_WHAT TO DO_: Copy exactly the lines of the data below that run from the line holding "bench: (570, 980) -> (946, 585), moved" through the line holding "fireplace: (461, 1205)", both ends included.

Spatial change descriptions:

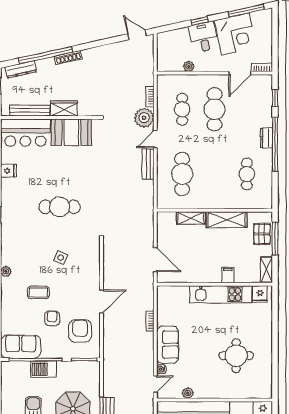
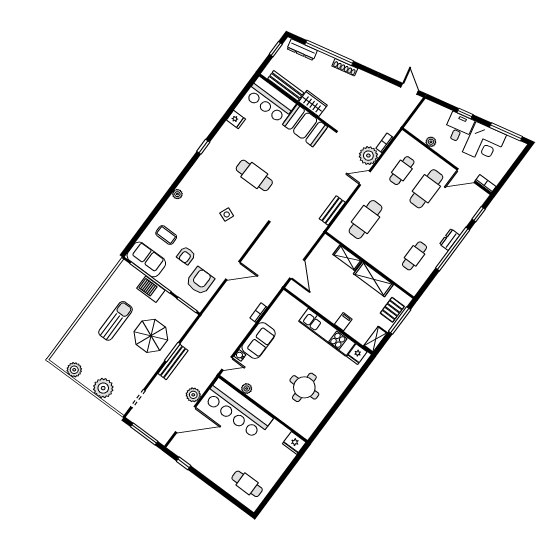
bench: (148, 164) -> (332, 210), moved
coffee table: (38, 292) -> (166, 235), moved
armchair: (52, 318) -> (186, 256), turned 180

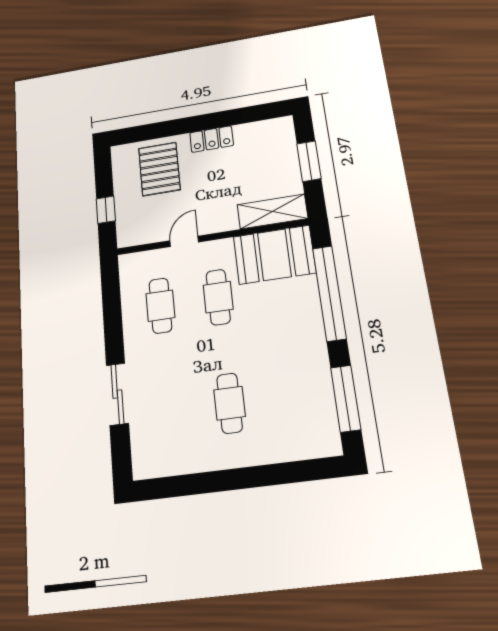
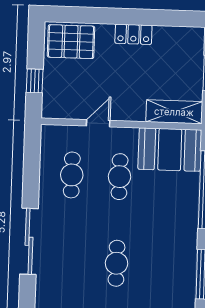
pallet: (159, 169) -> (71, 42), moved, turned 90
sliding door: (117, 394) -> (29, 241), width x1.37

==

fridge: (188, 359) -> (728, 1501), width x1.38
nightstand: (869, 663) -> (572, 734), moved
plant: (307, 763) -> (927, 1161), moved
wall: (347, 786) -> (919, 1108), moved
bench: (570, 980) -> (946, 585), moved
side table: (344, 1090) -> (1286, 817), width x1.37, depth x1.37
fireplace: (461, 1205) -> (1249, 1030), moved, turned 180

_EXPECTED OUTPUT_:
bench: (570, 980) -> (946, 585), moved
side table: (344, 1090) -> (1286, 817), width x1.37, depth x1.37
fireplace: (461, 1205) -> (1249, 1030), moved, turned 180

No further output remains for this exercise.